** EXTRACTED INFORMATION follows **

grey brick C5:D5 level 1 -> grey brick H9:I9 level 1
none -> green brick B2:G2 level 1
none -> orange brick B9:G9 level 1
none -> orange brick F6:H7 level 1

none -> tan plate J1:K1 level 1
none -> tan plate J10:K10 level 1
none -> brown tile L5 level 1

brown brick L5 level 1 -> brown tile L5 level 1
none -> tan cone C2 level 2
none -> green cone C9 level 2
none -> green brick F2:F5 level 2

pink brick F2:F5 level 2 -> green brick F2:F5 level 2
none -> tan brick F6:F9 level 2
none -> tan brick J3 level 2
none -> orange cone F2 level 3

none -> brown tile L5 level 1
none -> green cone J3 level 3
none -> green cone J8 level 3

** End of EXTRACTED INFORMATION **
** EXTRACTED INFORMATION follows **

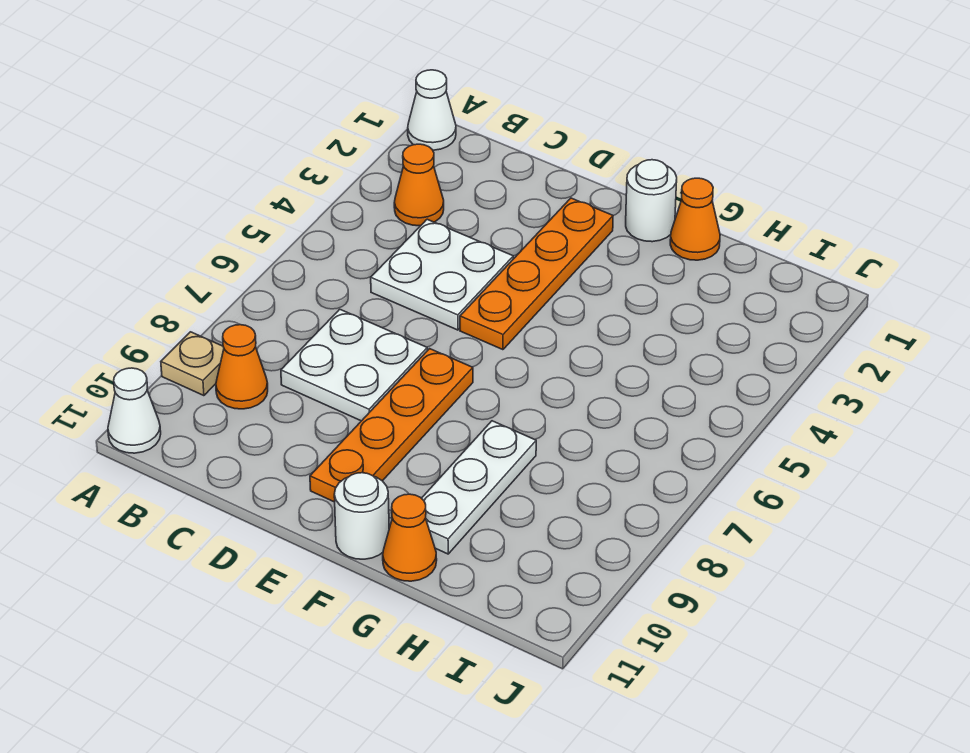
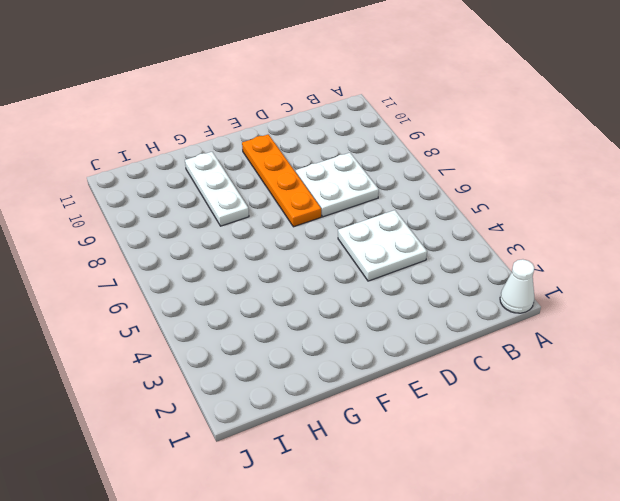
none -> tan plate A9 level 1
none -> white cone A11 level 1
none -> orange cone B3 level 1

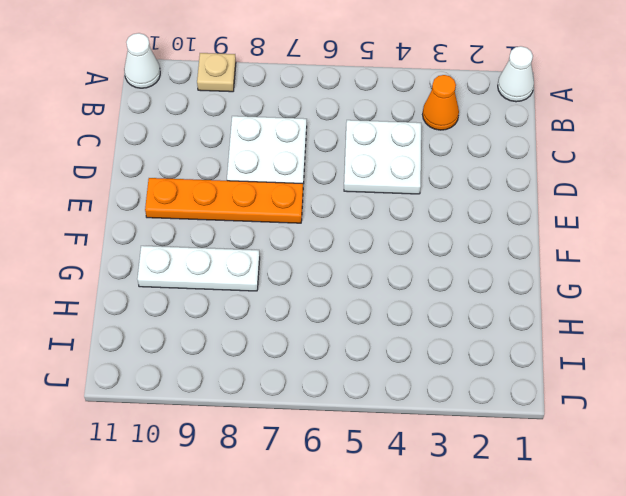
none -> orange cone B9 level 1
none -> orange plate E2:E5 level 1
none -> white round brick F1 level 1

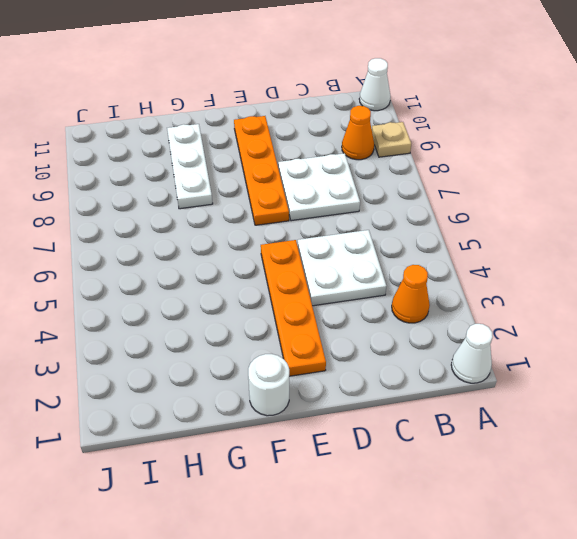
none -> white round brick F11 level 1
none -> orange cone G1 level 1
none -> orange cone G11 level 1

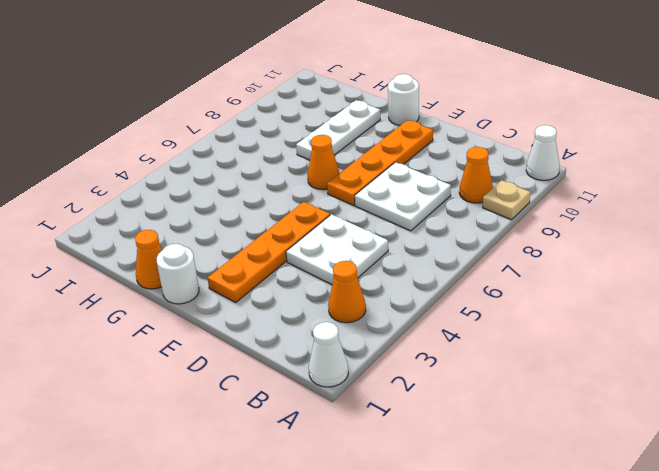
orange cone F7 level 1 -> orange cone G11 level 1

** End of EXTRACTED INFORMATION **

## EXERCISE
Each line above that falls between the line with "none -> white cone A11 level 1" and the line with "orange cone F7" should be printed exactly, together with those two lines, but the pictures should not.

## RESPONSE TO THE EXERCISE
none -> white cone A11 level 1
none -> orange cone B3 level 1

none -> orange cone B9 level 1
none -> orange plate E2:E5 level 1
none -> white round brick F1 level 1

none -> white round brick F11 level 1
none -> orange cone G1 level 1
none -> orange cone G11 level 1

orange cone F7 level 1 -> orange cone G11 level 1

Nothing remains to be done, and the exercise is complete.